**Supplied material**
*** Begin section ***
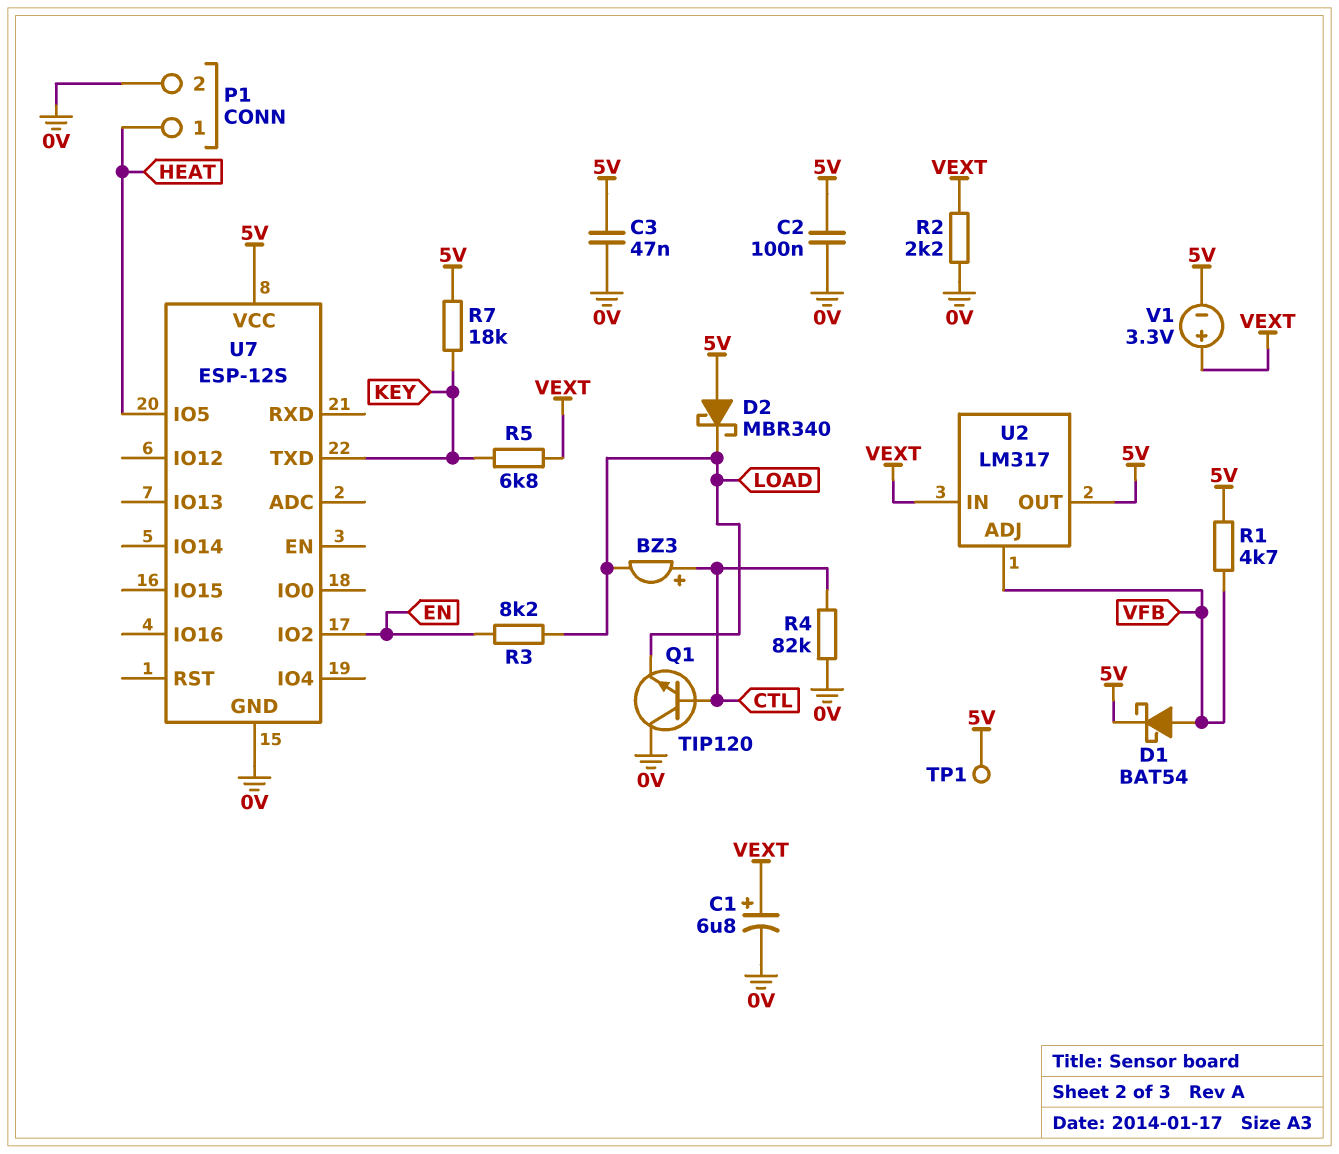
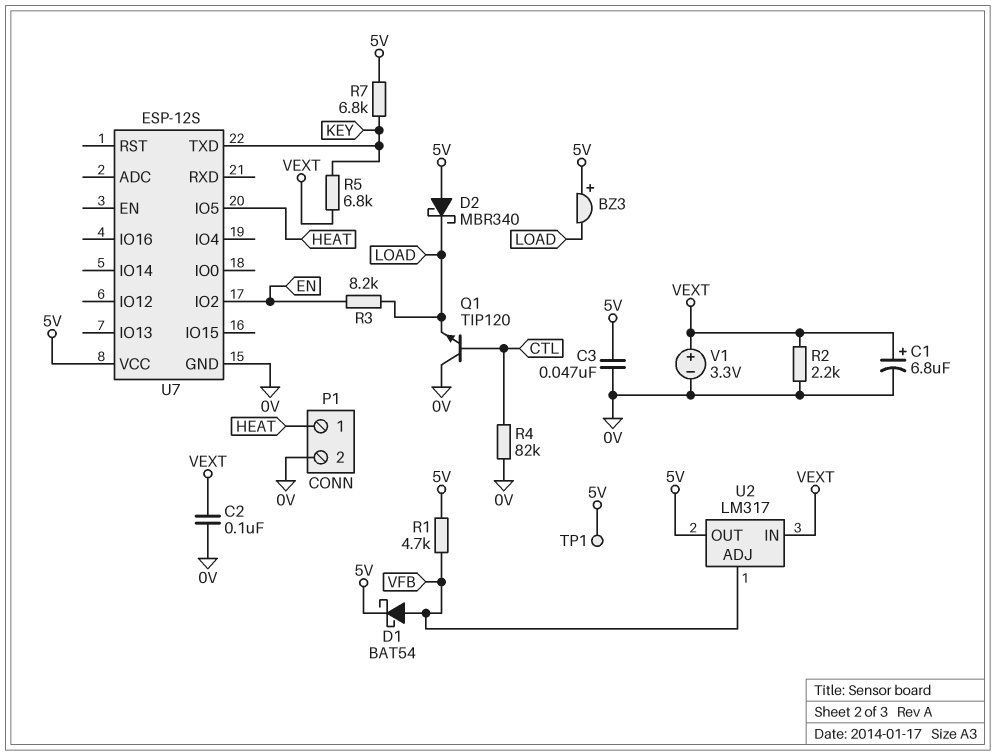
BZ3: buzzer (plus CTL, minus LOAD) -> buzzer (plus 5V, minus LOAD)
C2: 100nF (0V, 5V) -> 100nF (0V, VEXT)
R7: 18k (5V, KEY) -> 6.8k (5V, KEY)
V1: 3.3V (plus VEXT, minus 5V) -> 3.3V (plus VEXT, minus 0V)

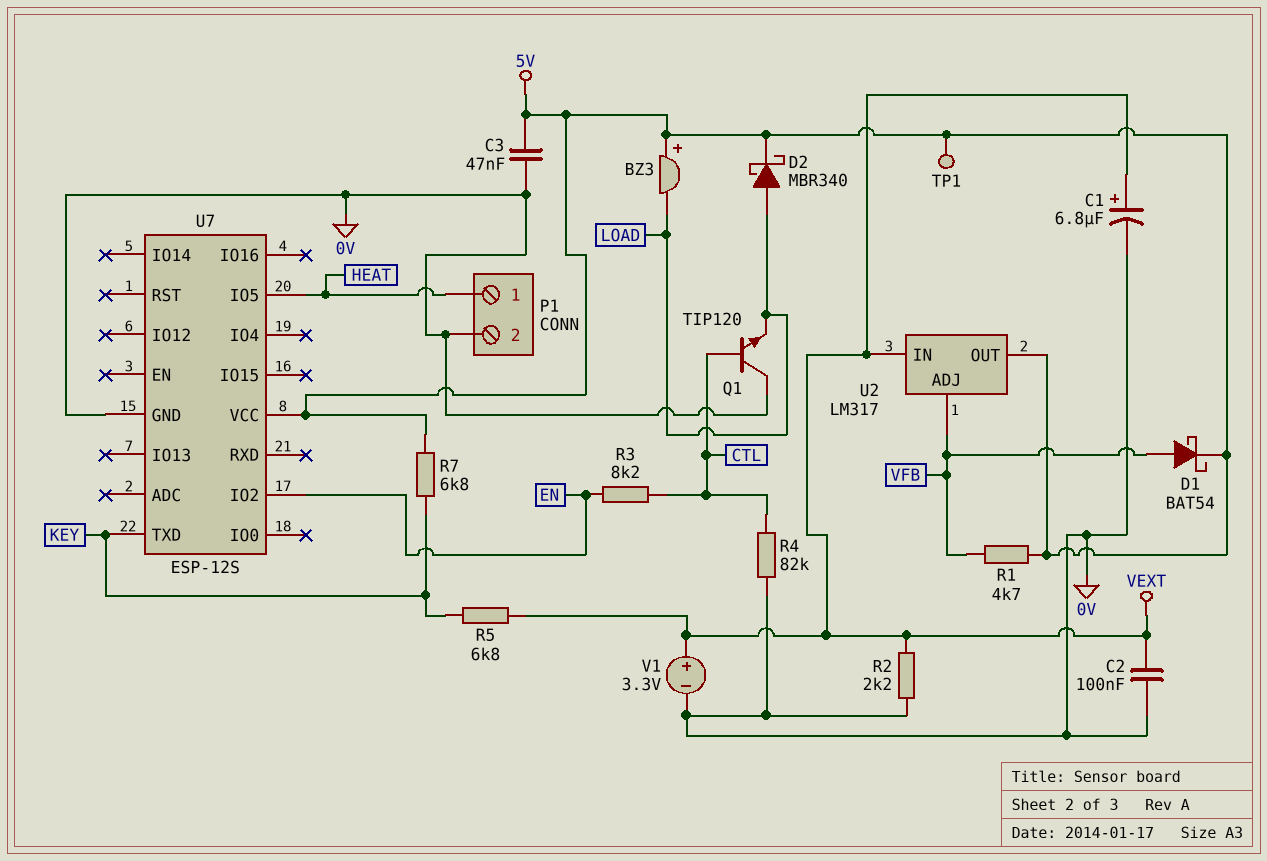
D2: schottky MBR340 (A 5V, K LOAD) -> schottky MBR340 (A LOAD, K 5V)
R3: 8.2k (EN, LOAD) -> 8.2k (CTL, EN)

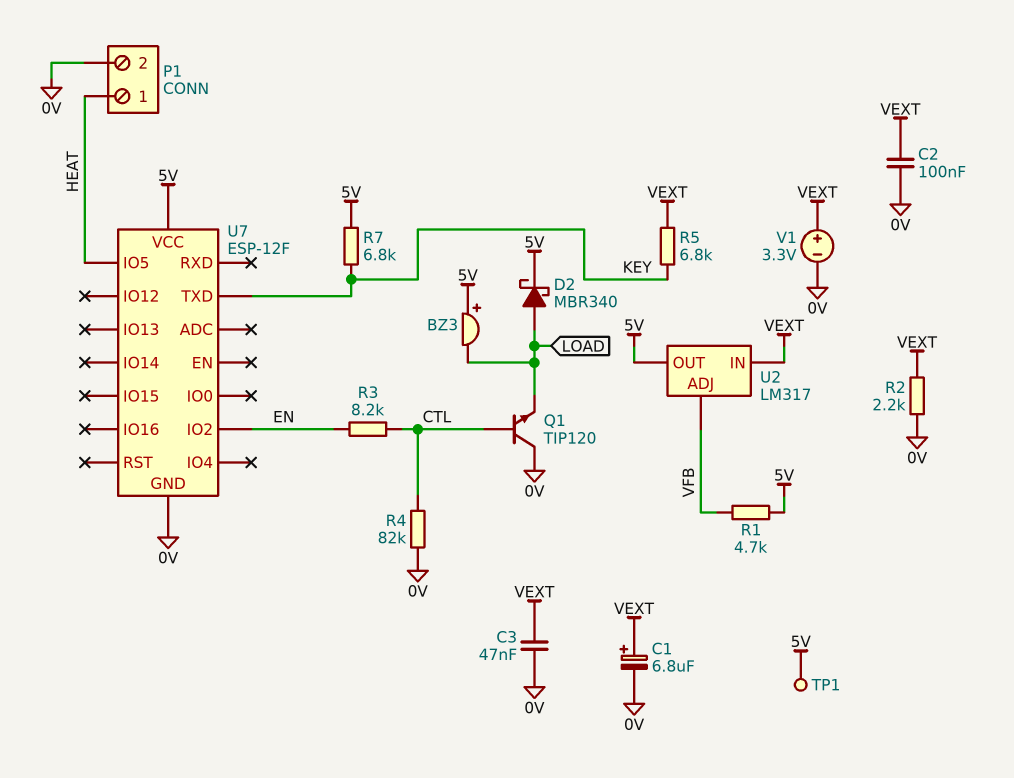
C3: 47nF (0V, 5V) -> 47nF (0V, VEXT)
D1: schottky BAT54 (A VFB, K 5V) -> none
U7: ESP-12S -> ESP-12F

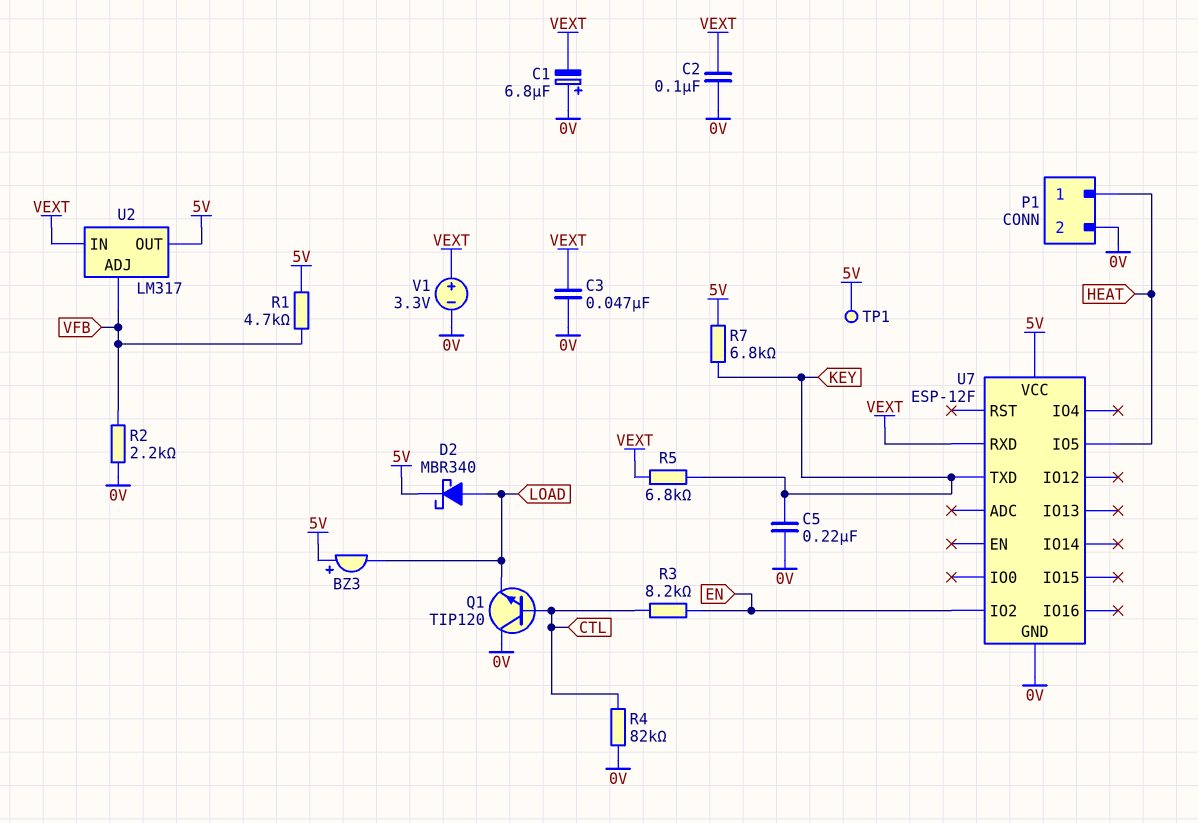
C1: 6.8uF (plus VEXT, minus 0V) -> 6.8uF (plus 0V, minus VEXT)
C5: none -> 220nF (0V, KEY)
R2: 2.2k (0V, VEXT) -> 2.2k (0V, VFB)
U7 pin RXD: none -> VEXT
*** End section ***
**What you are asked to do**
Give the records above again in full and exactly, but exclude every picture.

**Output of the exercise**
BZ3: buzzer (plus CTL, minus LOAD) -> buzzer (plus 5V, minus LOAD)
C2: 100nF (0V, 5V) -> 100nF (0V, VEXT)
R7: 18k (5V, KEY) -> 6.8k (5V, KEY)
V1: 3.3V (plus VEXT, minus 5V) -> 3.3V (plus VEXT, minus 0V)

D2: schottky MBR340 (A 5V, K LOAD) -> schottky MBR340 (A LOAD, K 5V)
R3: 8.2k (EN, LOAD) -> 8.2k (CTL, EN)

C3: 47nF (0V, 5V) -> 47nF (0V, VEXT)
D1: schottky BAT54 (A VFB, K 5V) -> none
U7: ESP-12S -> ESP-12F

C1: 6.8uF (plus VEXT, minus 0V) -> 6.8uF (plus 0V, minus VEXT)
C5: none -> 220nF (0V, KEY)
R2: 2.2k (0V, VEXT) -> 2.2k (0V, VFB)
U7 pin RXD: none -> VEXT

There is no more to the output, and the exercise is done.